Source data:
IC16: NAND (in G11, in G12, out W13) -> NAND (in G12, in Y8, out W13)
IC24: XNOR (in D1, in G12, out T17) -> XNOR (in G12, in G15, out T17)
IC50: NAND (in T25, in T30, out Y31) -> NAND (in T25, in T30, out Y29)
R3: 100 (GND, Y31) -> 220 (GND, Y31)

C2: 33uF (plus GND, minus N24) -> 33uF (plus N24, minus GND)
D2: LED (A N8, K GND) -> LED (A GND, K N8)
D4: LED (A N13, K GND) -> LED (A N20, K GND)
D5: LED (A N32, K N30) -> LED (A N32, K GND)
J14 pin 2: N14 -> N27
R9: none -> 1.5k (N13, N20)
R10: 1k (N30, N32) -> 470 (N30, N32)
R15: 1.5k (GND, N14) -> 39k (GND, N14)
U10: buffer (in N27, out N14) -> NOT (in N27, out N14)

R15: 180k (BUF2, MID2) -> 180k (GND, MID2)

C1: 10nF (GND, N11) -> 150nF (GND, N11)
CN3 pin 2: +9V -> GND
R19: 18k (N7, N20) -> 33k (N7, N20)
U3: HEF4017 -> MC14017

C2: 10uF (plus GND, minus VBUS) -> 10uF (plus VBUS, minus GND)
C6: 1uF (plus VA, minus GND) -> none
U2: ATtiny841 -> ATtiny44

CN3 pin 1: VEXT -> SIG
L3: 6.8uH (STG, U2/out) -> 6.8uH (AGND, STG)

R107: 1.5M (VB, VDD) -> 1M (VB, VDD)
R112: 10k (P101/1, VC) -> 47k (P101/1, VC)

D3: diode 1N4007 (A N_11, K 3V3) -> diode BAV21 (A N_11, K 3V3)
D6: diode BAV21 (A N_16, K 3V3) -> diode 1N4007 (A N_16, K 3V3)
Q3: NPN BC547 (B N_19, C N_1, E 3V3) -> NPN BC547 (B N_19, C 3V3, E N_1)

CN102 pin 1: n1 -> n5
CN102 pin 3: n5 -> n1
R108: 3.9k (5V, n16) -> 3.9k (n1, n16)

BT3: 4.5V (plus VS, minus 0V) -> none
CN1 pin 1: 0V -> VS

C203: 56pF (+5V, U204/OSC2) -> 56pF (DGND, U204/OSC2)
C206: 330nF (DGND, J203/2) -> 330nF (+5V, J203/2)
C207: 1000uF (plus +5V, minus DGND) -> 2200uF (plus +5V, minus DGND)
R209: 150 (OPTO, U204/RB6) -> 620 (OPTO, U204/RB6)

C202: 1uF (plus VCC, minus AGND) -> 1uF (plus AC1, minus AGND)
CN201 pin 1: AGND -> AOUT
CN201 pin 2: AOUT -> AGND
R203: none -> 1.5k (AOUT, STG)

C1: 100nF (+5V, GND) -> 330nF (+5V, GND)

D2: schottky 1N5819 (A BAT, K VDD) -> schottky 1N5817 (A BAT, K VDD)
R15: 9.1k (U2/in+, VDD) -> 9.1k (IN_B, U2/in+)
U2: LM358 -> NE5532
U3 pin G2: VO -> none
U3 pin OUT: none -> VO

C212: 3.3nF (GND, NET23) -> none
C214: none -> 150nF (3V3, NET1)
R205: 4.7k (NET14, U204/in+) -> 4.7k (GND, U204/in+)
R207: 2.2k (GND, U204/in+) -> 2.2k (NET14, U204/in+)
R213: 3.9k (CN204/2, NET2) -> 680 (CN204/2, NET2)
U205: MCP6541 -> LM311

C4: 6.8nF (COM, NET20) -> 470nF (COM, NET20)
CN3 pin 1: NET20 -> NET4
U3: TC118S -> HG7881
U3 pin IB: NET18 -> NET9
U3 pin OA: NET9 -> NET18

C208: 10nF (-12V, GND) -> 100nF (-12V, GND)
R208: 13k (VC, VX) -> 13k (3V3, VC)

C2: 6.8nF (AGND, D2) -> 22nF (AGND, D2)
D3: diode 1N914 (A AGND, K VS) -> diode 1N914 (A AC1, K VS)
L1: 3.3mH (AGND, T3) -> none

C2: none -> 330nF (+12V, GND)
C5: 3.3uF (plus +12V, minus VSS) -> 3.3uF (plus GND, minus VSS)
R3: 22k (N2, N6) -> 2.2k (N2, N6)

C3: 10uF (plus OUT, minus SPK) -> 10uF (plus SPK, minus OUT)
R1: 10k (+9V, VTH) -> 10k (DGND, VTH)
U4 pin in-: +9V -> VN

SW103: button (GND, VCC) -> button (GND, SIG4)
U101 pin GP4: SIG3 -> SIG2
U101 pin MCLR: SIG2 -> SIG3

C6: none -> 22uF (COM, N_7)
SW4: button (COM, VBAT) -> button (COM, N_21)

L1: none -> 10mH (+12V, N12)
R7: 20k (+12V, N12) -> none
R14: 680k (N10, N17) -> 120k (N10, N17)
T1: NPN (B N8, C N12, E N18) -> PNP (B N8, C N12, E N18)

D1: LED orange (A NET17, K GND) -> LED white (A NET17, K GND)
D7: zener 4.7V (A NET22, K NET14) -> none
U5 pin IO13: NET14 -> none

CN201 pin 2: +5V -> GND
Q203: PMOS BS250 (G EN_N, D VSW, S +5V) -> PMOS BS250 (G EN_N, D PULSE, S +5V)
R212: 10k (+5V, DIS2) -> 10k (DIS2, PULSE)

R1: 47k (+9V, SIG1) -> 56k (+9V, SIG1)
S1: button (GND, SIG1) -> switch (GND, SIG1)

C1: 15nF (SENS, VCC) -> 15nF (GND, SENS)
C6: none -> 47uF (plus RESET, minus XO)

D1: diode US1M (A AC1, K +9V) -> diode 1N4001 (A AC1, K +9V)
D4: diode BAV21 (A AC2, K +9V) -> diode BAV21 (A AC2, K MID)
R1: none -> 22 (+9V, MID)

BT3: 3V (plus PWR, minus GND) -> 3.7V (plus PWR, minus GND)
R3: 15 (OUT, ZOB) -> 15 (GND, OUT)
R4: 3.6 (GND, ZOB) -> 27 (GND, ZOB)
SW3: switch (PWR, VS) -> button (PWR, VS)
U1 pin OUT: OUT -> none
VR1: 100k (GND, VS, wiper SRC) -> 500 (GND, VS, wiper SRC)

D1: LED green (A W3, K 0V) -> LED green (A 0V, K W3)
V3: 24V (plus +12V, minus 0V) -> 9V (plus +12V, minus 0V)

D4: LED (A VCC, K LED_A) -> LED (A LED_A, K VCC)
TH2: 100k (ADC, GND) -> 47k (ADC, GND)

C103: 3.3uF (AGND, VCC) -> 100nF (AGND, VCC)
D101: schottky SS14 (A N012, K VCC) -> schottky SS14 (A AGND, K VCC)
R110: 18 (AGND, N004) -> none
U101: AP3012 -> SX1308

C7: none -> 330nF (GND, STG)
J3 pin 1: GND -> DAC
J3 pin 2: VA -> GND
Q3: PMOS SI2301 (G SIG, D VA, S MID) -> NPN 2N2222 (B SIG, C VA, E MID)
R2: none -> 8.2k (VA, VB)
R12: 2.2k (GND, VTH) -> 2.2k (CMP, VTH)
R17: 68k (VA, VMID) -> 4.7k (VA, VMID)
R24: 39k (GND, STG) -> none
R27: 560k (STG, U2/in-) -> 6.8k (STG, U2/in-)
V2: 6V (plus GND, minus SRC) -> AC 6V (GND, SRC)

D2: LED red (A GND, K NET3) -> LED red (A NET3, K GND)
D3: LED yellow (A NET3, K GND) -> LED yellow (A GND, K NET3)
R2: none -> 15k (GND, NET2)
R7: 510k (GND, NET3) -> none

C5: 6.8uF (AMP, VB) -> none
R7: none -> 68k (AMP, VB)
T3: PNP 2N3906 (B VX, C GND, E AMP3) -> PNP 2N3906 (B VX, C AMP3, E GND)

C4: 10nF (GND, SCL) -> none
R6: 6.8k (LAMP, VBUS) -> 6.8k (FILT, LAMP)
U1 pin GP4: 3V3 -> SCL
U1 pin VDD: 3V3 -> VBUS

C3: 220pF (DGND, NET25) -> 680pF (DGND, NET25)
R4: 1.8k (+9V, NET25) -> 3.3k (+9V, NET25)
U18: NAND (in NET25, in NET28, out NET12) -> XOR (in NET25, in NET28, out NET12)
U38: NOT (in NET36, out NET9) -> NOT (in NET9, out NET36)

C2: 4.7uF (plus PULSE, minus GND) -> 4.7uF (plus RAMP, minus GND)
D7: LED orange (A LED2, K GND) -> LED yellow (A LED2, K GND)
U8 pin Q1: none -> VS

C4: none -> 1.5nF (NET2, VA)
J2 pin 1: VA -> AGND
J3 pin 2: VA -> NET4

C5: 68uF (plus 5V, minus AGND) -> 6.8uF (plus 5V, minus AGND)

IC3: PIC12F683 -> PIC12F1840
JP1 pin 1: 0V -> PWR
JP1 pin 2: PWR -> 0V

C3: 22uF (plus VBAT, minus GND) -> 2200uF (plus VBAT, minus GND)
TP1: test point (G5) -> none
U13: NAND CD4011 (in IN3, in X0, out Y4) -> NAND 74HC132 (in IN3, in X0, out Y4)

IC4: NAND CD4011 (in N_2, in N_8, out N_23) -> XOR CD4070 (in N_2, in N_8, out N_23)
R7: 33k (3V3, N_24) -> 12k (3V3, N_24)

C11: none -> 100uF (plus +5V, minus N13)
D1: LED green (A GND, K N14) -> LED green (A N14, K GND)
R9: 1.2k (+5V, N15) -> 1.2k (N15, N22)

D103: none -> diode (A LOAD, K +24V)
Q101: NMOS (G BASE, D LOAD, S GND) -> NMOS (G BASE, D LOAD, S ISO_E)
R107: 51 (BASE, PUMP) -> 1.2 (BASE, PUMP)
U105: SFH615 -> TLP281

_Description of the task_
Count lines, not occurrences: report how many lines in the entries above include the word "PMOS", as a number alone.

_Response below_
2